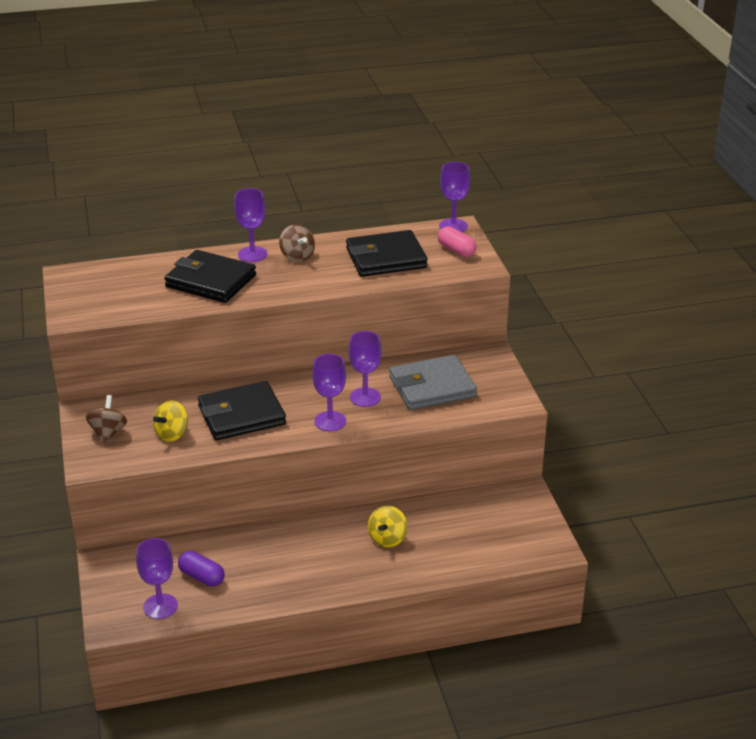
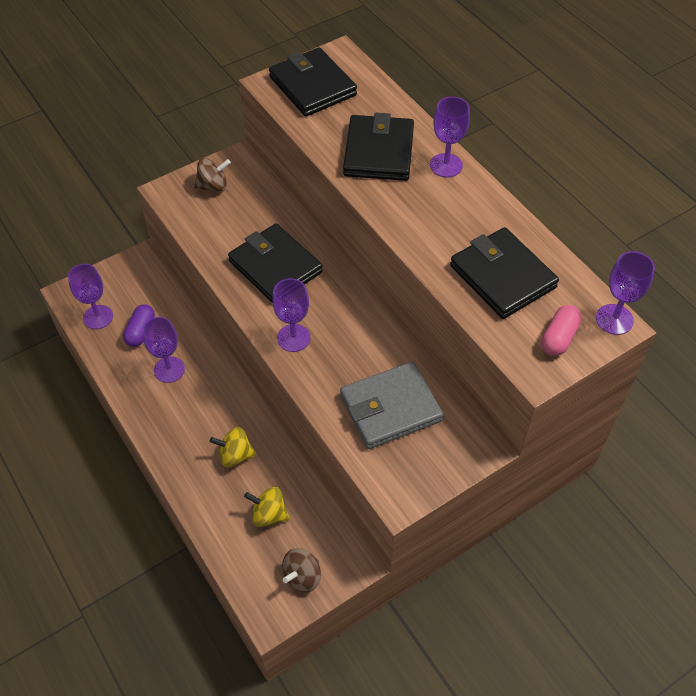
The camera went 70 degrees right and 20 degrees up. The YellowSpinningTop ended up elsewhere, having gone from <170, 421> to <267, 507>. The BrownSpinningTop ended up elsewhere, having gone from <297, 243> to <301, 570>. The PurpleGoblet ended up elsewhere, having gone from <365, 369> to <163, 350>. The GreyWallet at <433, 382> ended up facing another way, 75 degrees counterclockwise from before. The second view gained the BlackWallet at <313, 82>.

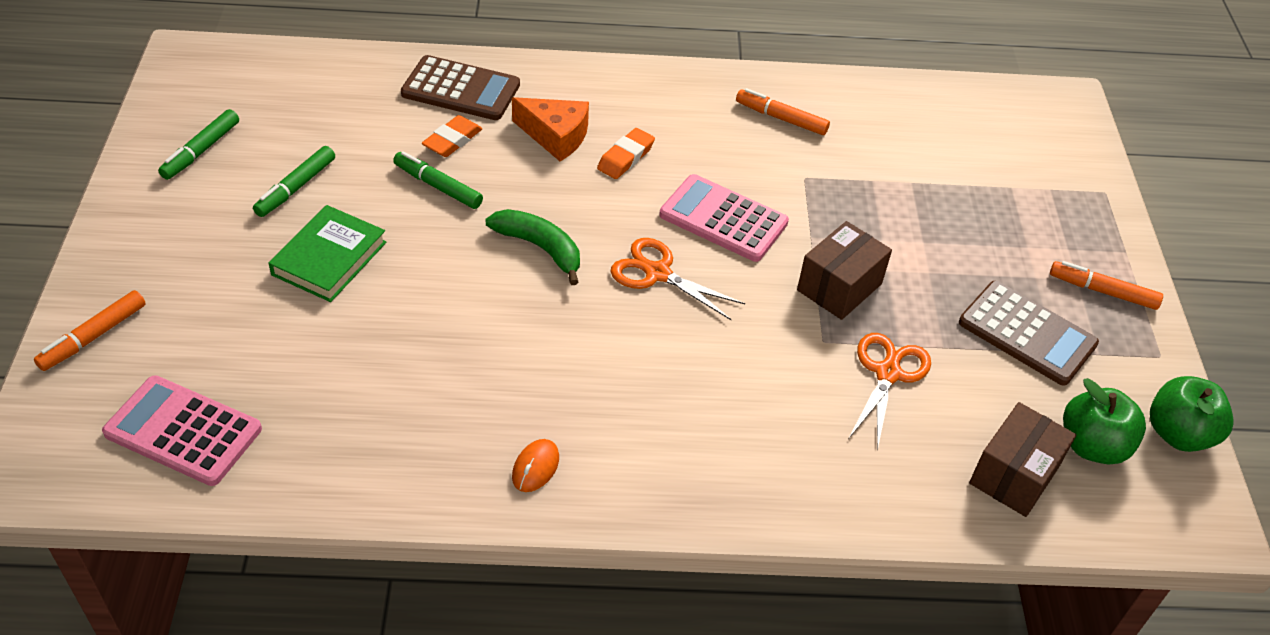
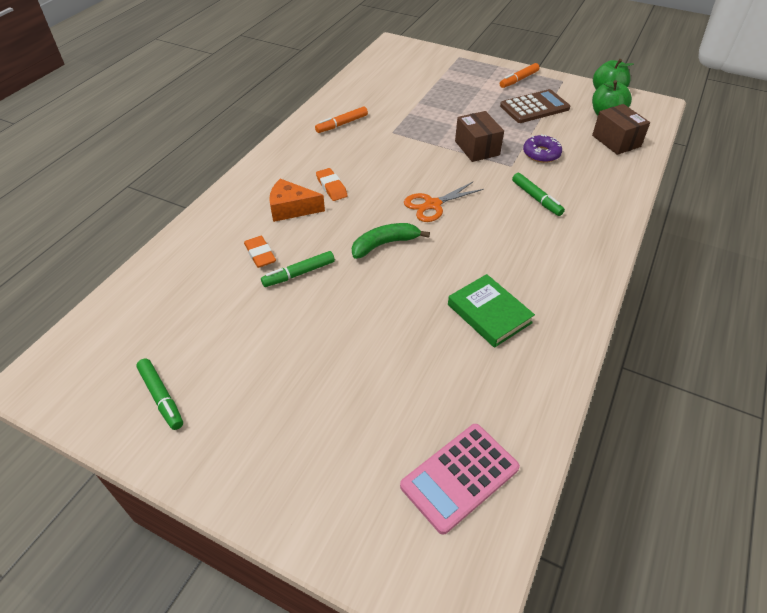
The camera went 60 degrees left and 0 degrees up. The second view lost the OrangeMarker at <90, 330>. The GreenMarker ended up elsewhere, having gone from <294, 181> to <538, 194>. The GreenBook ended up elsewhere, having gone from <328, 253> to <491, 311>. The second view lost the BrownCalculator at <460, 87>. The OrangeCheese at <550, 129> ended up facing another way, 135 degrees counterclockwise from before. The second view lost the OrangeMouse at <535, 465>. The second view lost the PinkCalculator at <724, 218>. Where the OrangeScissors stood at <890, 391>, the PurpleDonut came to stand at <542, 148>.

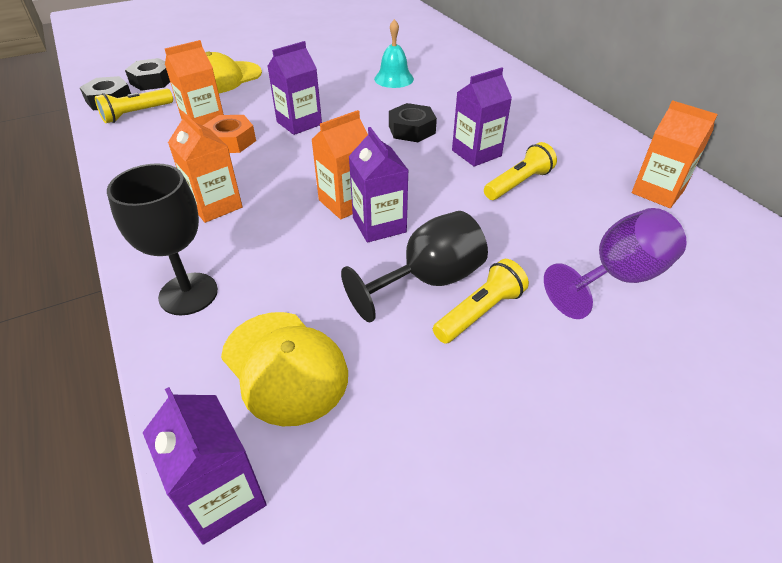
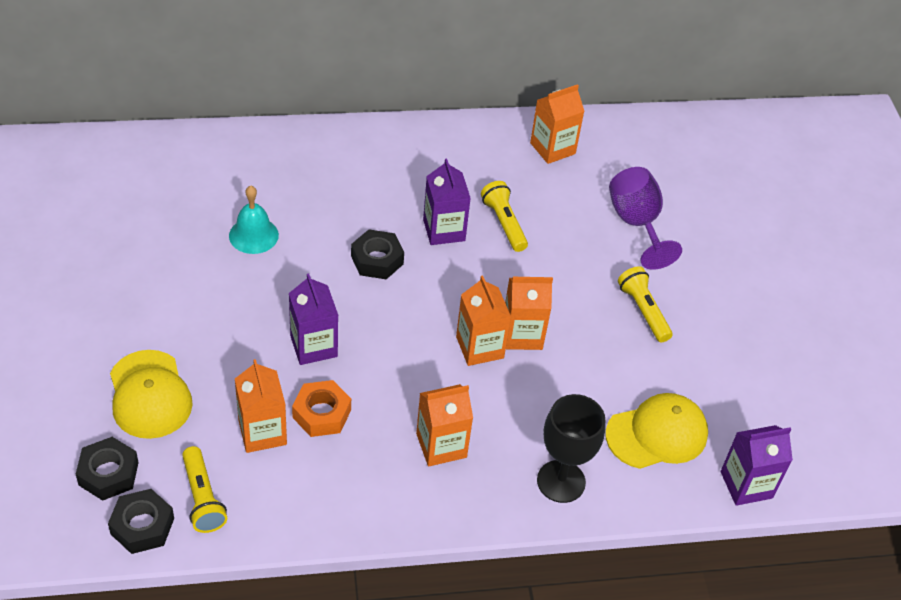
The camera went 75 degrees left and 5 degrees up. The second view lost the BlackGoblet at <414, 266>. What was the PurpleCarton at <379, 185> turned into the OrangeCarton at <529, 313>.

**Problem to solve:** Copy out every line above, word for word, minus images.

**Finished task:**
The camera went 70 degrees right and 20 degrees up. The YellowSpinningTop ended up elsewhere, having gone from <170, 421> to <267, 507>. The BrownSpinningTop ended up elsewhere, having gone from <297, 243> to <301, 570>. The PurpleGoblet ended up elsewhere, having gone from <365, 369> to <163, 350>. The GreyWallet at <433, 382> ended up facing another way, 75 degrees counterclockwise from before. The second view gained the BlackWallet at <313, 82>.

The camera went 60 degrees left and 0 degrees up. The second view lost the OrangeMarker at <90, 330>. The GreenMarker ended up elsewhere, having gone from <294, 181> to <538, 194>. The GreenBook ended up elsewhere, having gone from <328, 253> to <491, 311>. The second view lost the BrownCalculator at <460, 87>. The OrangeCheese at <550, 129> ended up facing another way, 135 degrees counterclockwise from before. The second view lost the OrangeMouse at <535, 465>. The second view lost the PinkCalculator at <724, 218>. Where the OrangeScissors stood at <890, 391>, the PurpleDonut came to stand at <542, 148>.

The camera went 75 degrees left and 5 degrees up. The second view lost the BlackGoblet at <414, 266>. What was the PurpleCarton at <379, 185> turned into the OrangeCarton at <529, 313>.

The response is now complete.